→ **What needs to be done**
When a picture appears among the records, leave it out, and copy all else exactly.

Content revision data

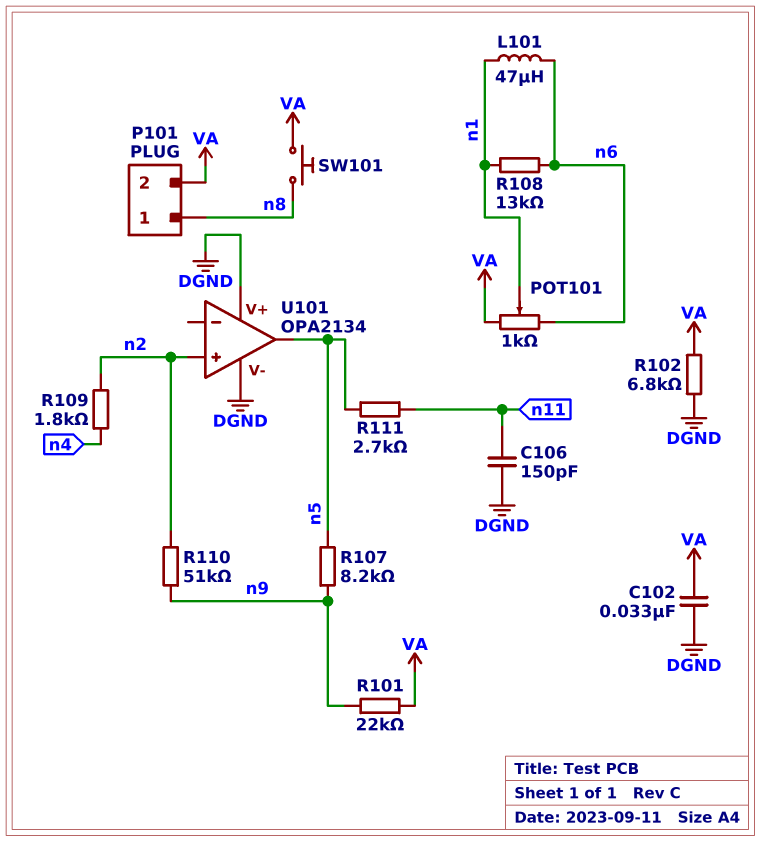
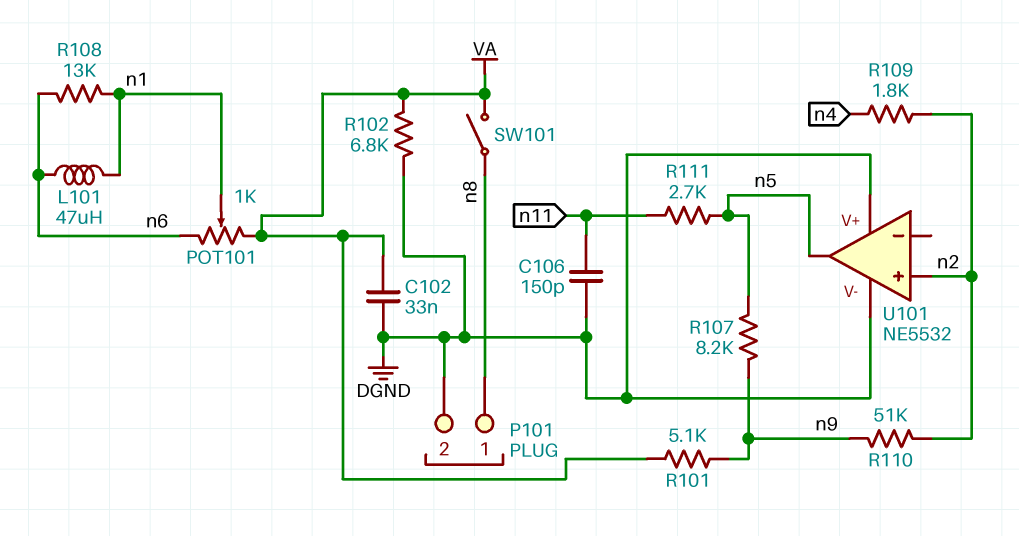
P101 pin 2: VA -> DGND
R101: 22k (VA, n9) -> 5.1k (VA, n9)
SW101: button (VA, n8) -> switch (VA, n8)
U101: OPA2134 -> NE5532

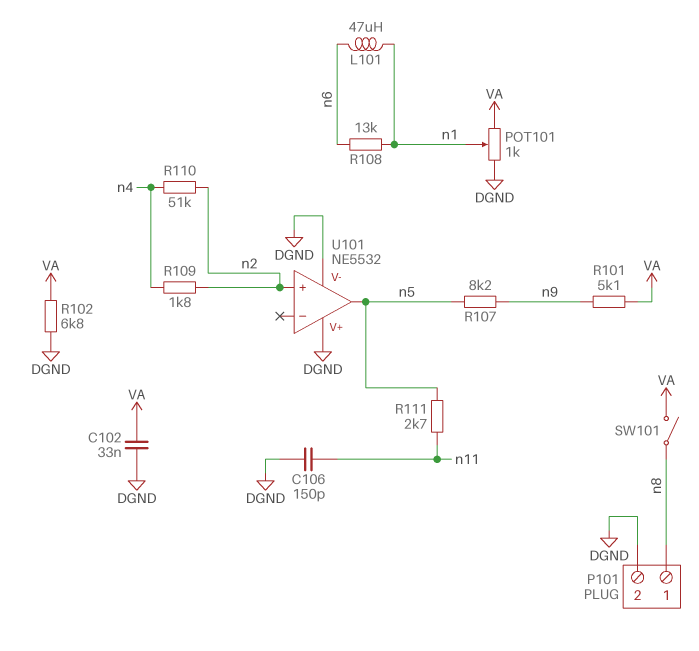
POT101: 1k (VA, n6, wiper n1) -> 1k (DGND, VA, wiper n1)
R110: 51k (n2, n9) -> 51k (n2, n4)

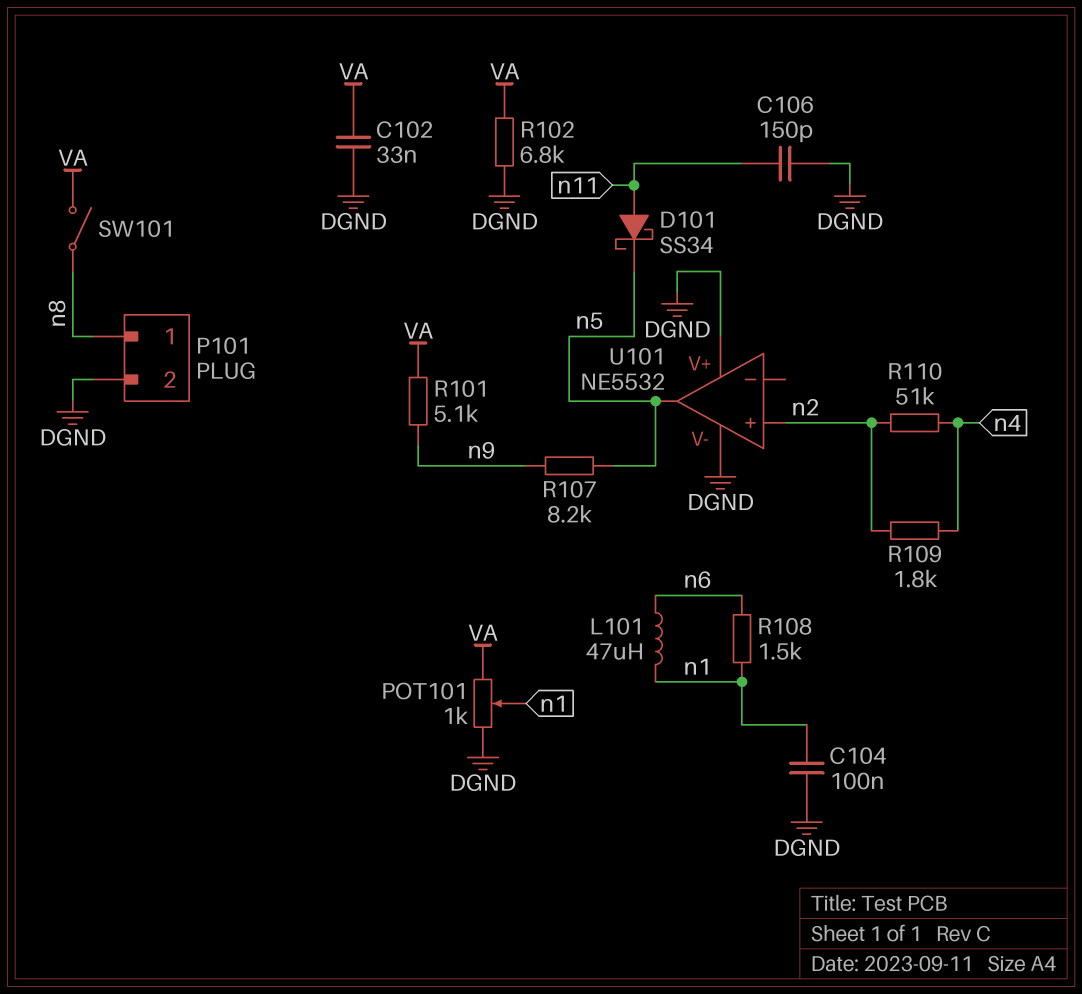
C104: none -> 100nF (DGND, n1)
D101: none -> schottky SS34 (A n11, K n5)
R108: 13k (n1, n6) -> 1.5k (n1, n6)
R111: 2.7k (n5, n11) -> none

→ **Exercise solution**
P101 pin 2: VA -> DGND
R101: 22k (VA, n9) -> 5.1k (VA, n9)
SW101: button (VA, n8) -> switch (VA, n8)
U101: OPA2134 -> NE5532

POT101: 1k (VA, n6, wiper n1) -> 1k (DGND, VA, wiper n1)
R110: 51k (n2, n9) -> 51k (n2, n4)

C104: none -> 100nF (DGND, n1)
D101: none -> schottky SS34 (A n11, K n5)
R108: 13k (n1, n6) -> 1.5k (n1, n6)
R111: 2.7k (n5, n11) -> none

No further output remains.